TO-DO ITEM: Each line from the one holding "purple dice: 2 -> 0" through the end of the records should be returned exactly, while pictures are skipped.

[Dataset items]
=-=-=-=-=
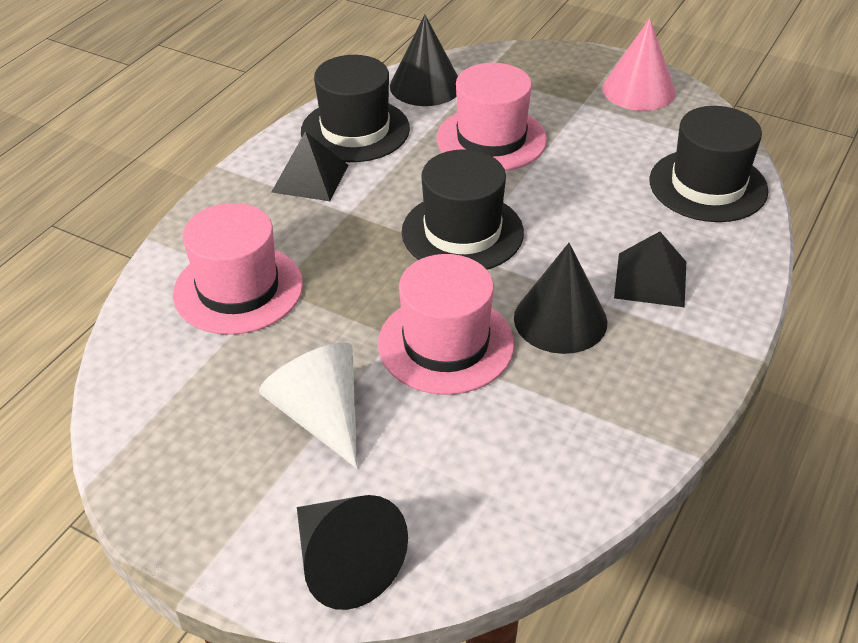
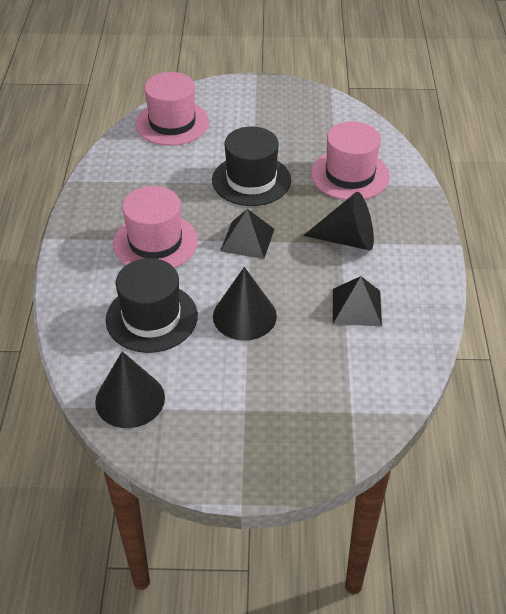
black hat: 3 -> 2
pink cone: 1 -> 0
white cone: 1 -> 0

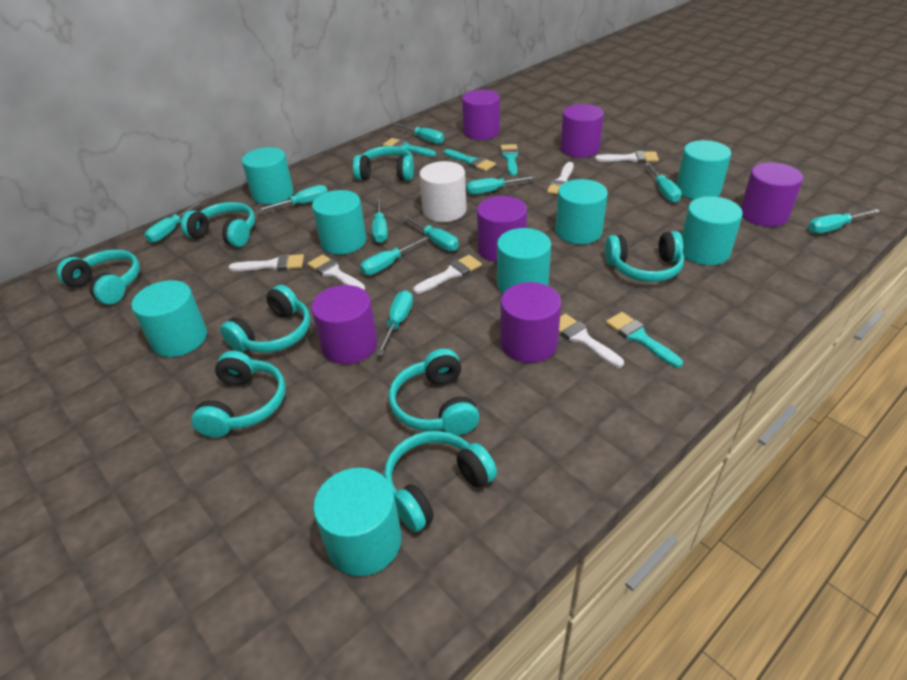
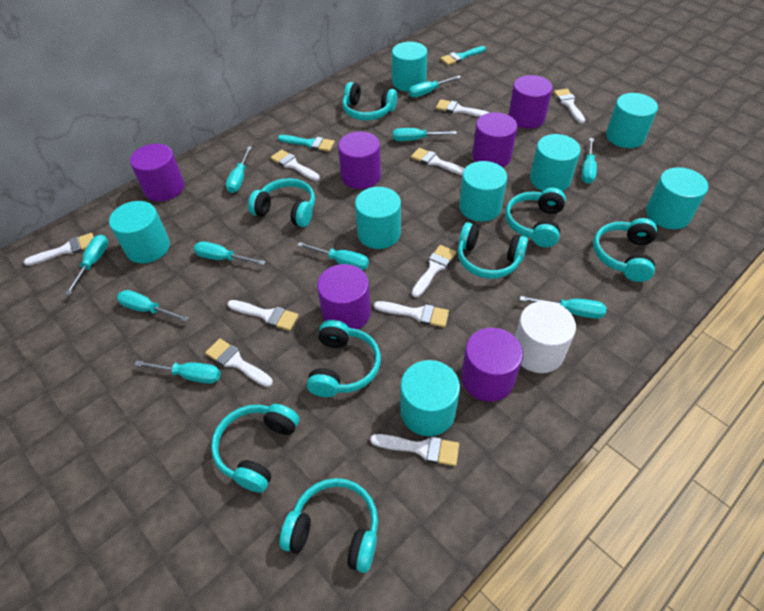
turquoise brush: 4 -> 2
white brush: 6 -> 10

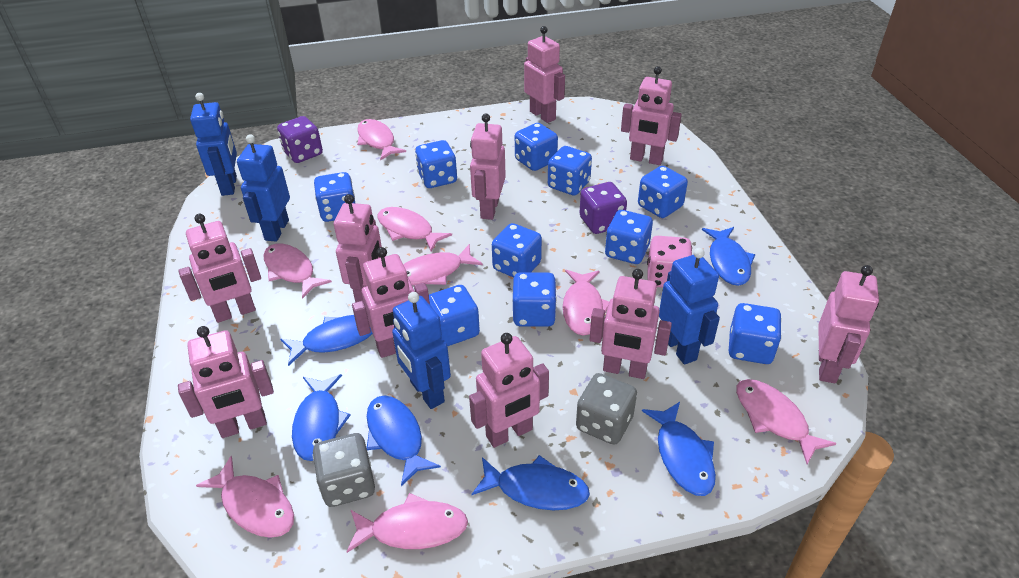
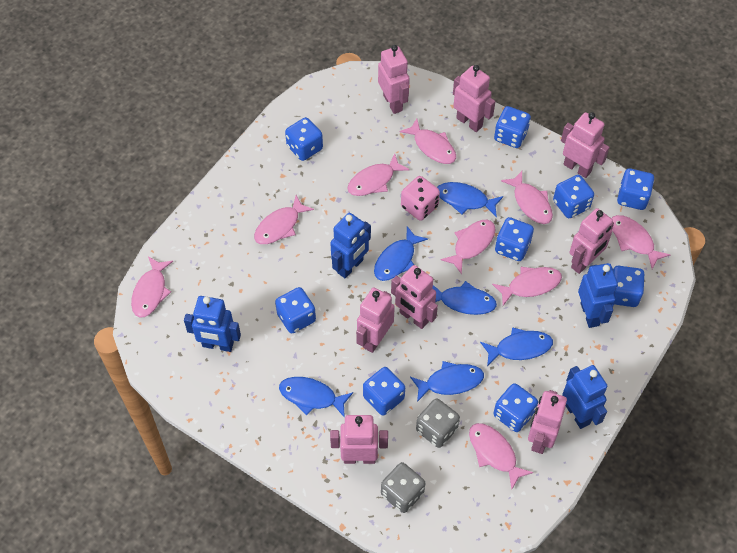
blue dice: 10 -> 9
pink fish: 8 -> 9
pink robot: 10 -> 8
purple dice: 2 -> 0

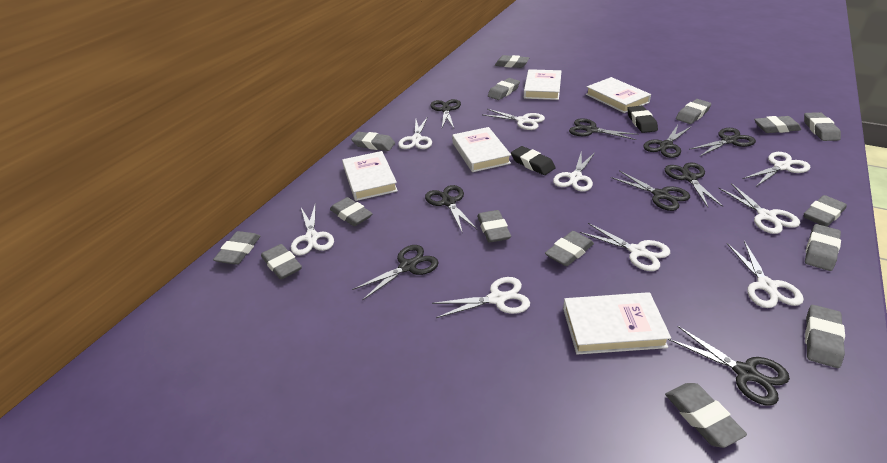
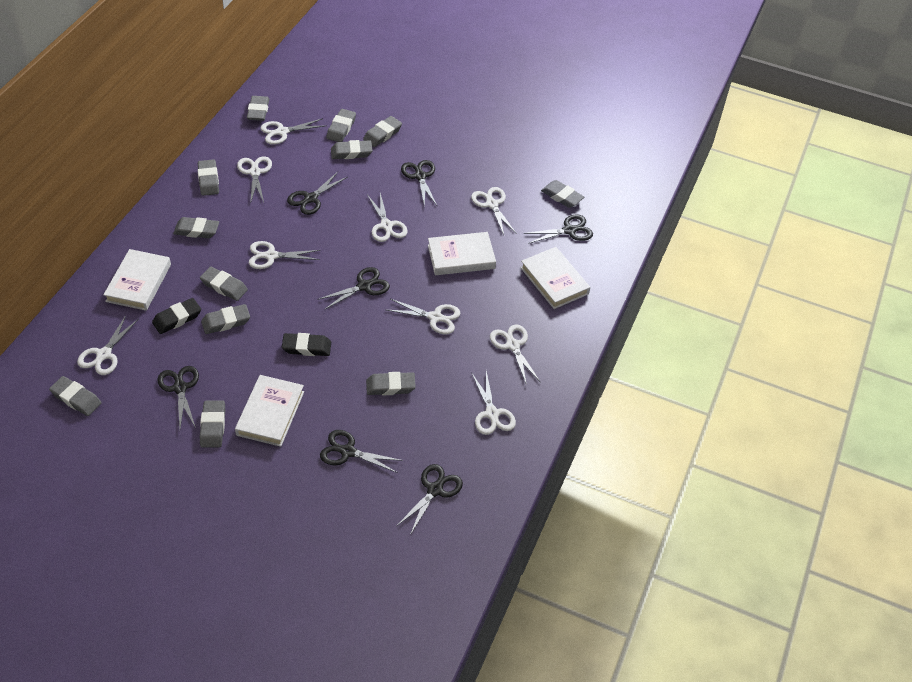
black scissors: 9 -> 7
grey eraser: 15 -> 12
white book: 5 -> 4

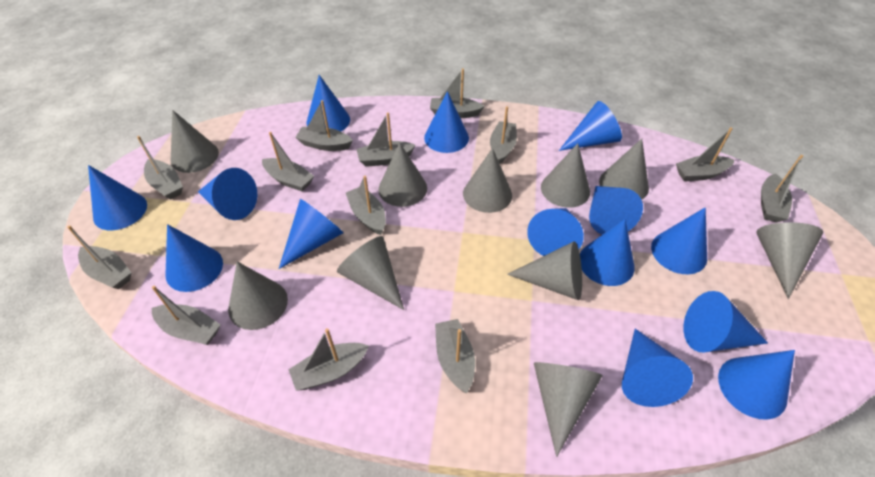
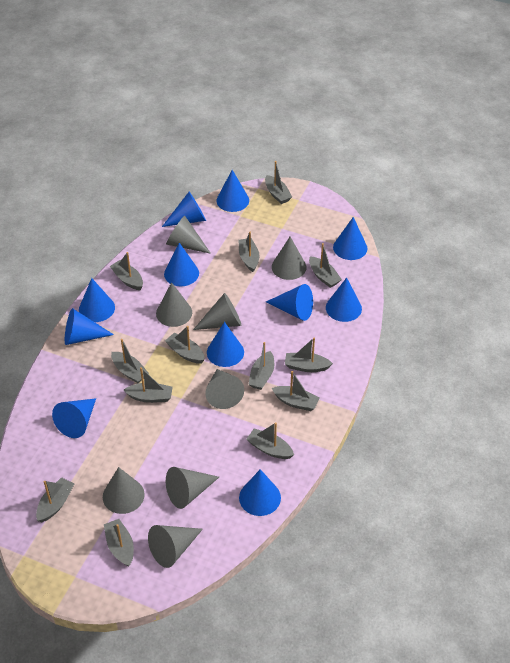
blue cone: 14 -> 11
grey cone: 10 -> 8

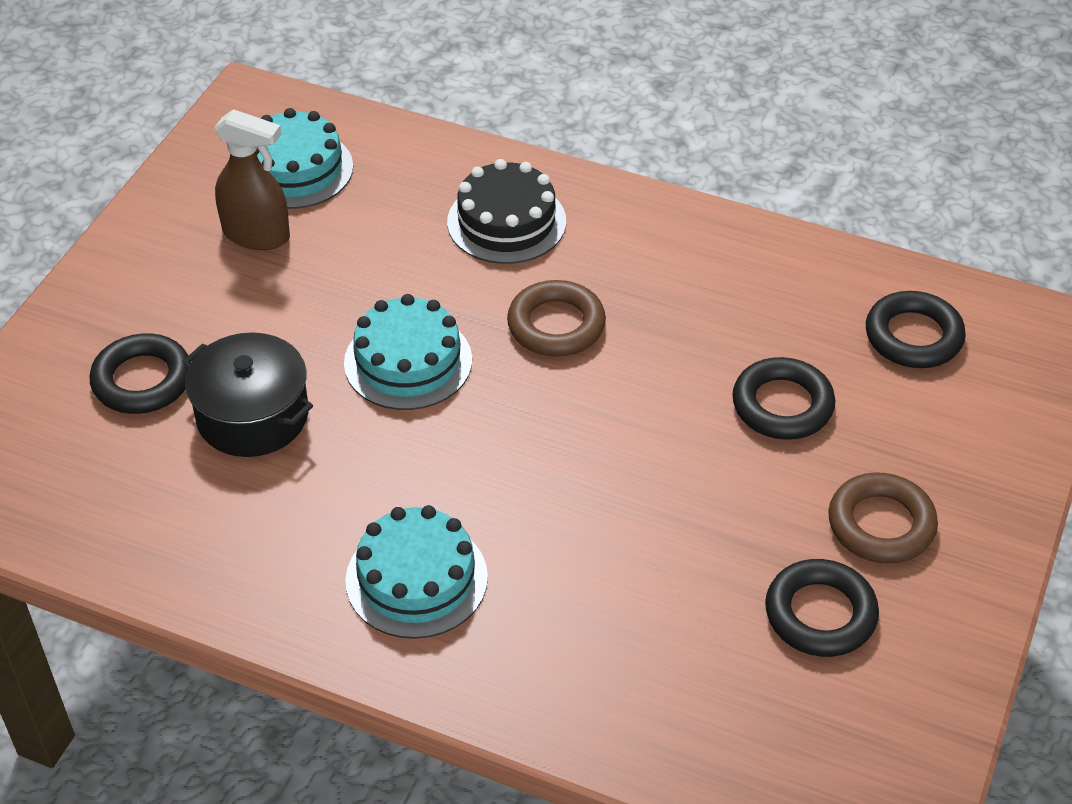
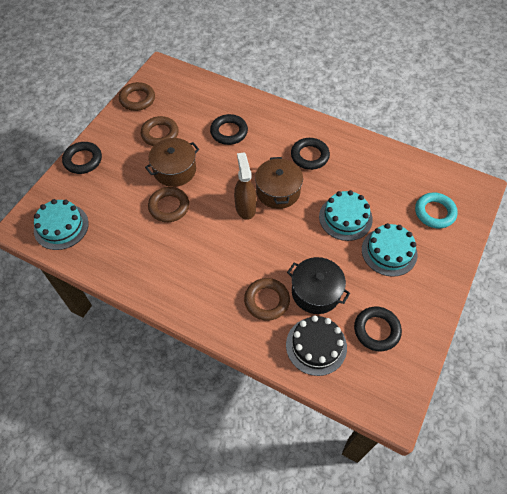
brown pot: 0 -> 2
brown ring: 2 -> 4
turquoise ring: 0 -> 1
=-=-=-=-=
THE ANSWER:
purple dice: 2 -> 0

black scissors: 9 -> 7
grey eraser: 15 -> 12
white book: 5 -> 4

blue cone: 14 -> 11
grey cone: 10 -> 8

brown pot: 0 -> 2
brown ring: 2 -> 4
turquoise ring: 0 -> 1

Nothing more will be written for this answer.